Read through the lines below and copy the ones holding the string "trapezoid".

------------------------------------------------

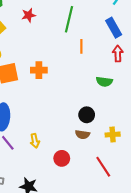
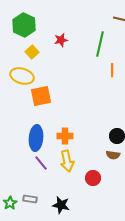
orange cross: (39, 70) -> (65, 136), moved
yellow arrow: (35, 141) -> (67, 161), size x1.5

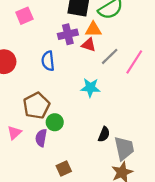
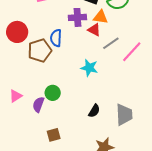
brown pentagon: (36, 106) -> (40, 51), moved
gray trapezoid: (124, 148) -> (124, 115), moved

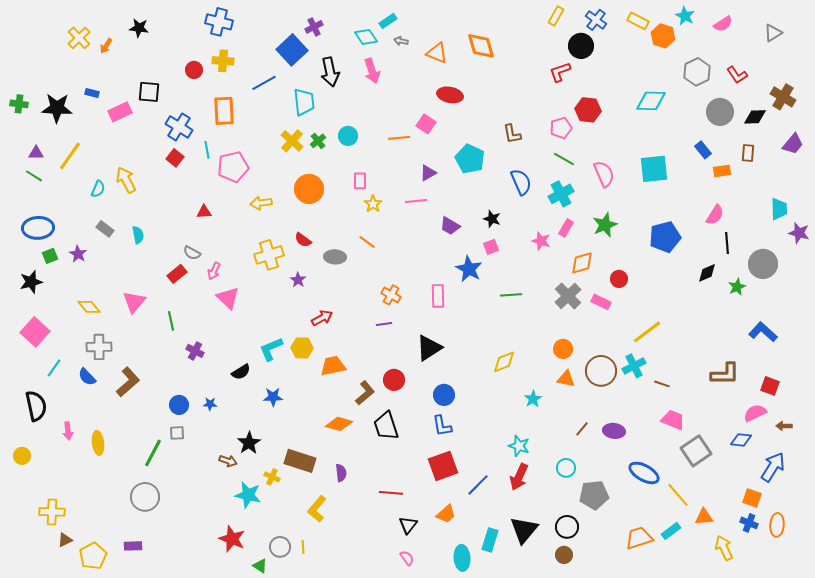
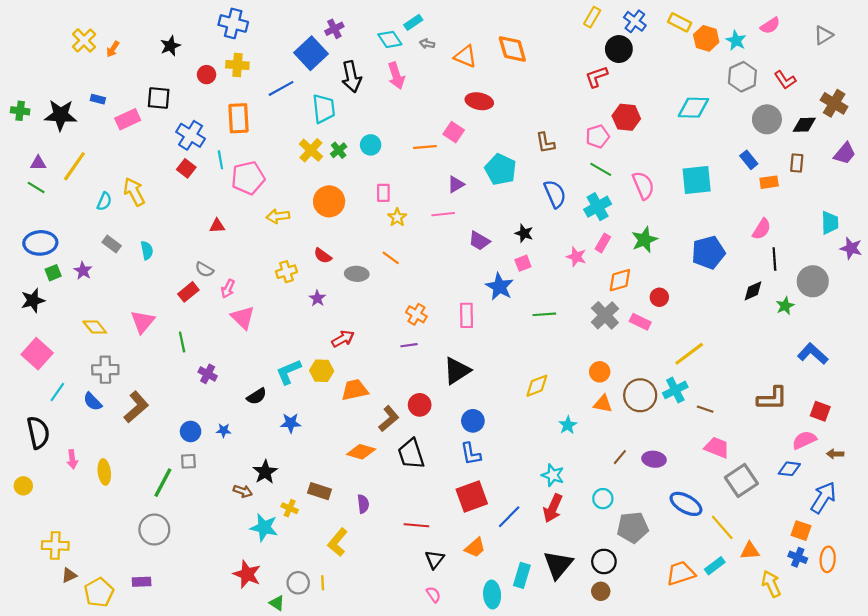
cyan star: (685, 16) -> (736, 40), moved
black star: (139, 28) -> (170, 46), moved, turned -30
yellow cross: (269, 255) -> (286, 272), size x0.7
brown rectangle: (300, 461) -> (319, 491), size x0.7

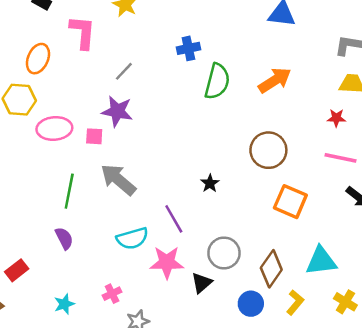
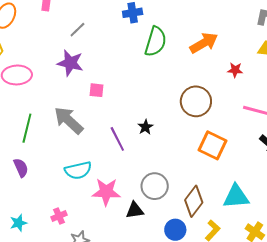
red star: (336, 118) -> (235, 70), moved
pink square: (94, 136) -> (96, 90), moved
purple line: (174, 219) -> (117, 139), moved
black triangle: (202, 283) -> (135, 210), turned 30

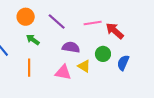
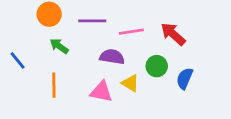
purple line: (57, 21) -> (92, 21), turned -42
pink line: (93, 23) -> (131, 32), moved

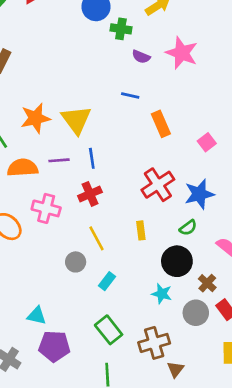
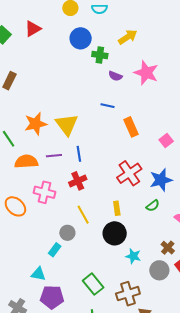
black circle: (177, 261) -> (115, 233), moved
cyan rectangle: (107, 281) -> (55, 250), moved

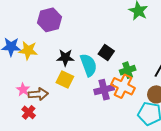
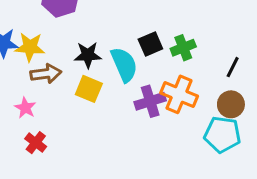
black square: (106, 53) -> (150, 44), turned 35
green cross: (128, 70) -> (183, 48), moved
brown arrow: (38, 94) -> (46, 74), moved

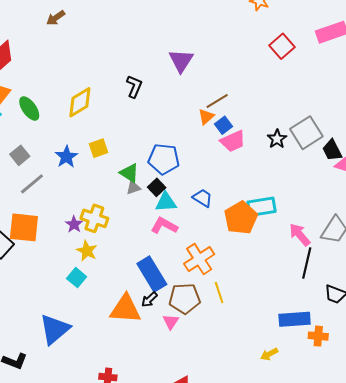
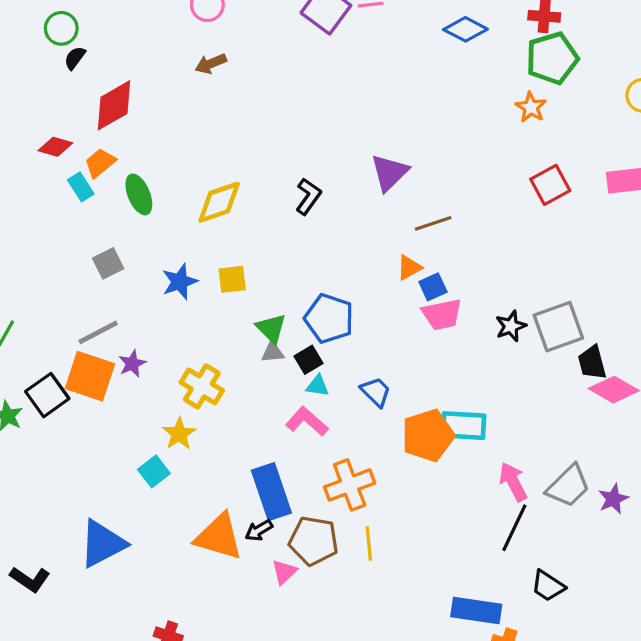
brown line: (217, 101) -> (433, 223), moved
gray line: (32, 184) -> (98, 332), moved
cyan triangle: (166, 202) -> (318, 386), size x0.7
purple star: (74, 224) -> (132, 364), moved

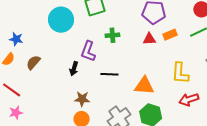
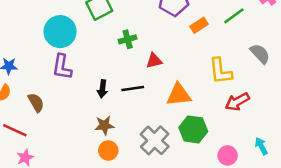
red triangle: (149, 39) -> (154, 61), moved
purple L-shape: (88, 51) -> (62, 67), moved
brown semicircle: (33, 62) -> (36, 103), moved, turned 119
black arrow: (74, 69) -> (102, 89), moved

------------------------------------------------

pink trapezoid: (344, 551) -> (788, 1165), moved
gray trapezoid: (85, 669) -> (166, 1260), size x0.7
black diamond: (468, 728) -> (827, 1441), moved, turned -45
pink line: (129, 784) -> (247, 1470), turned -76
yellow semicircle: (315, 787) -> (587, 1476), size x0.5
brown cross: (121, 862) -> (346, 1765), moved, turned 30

------------------------------------------------

Response for this exercise:
gray trapezoid: (124, 148) -> (124, 115), moved
pink trapezoid: (344, 551) -> (788, 1165), moved
gray trapezoid: (85, 669) -> (166, 1260), size x0.7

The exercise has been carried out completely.